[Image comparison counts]
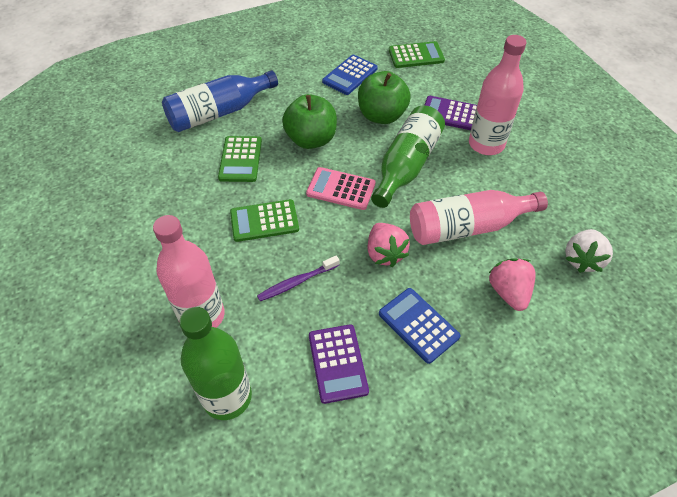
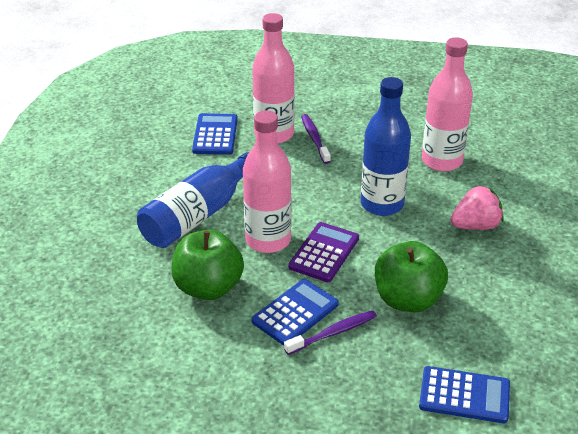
blue bottle: 1 -> 2
blue calculator: 2 -> 3
green bottle: 2 -> 0
green calculator: 3 -> 0
pink calculator: 1 -> 0
pink strawberry: 2 -> 1
purple calculator: 2 -> 1
purple toothbrush: 1 -> 2
white strawberry: 1 -> 0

_Instructions to follow_
For this exercise, return every line from the data that holds the string "strawberry".

_Expected answer_
pink strawberry: 2 -> 1
white strawberry: 1 -> 0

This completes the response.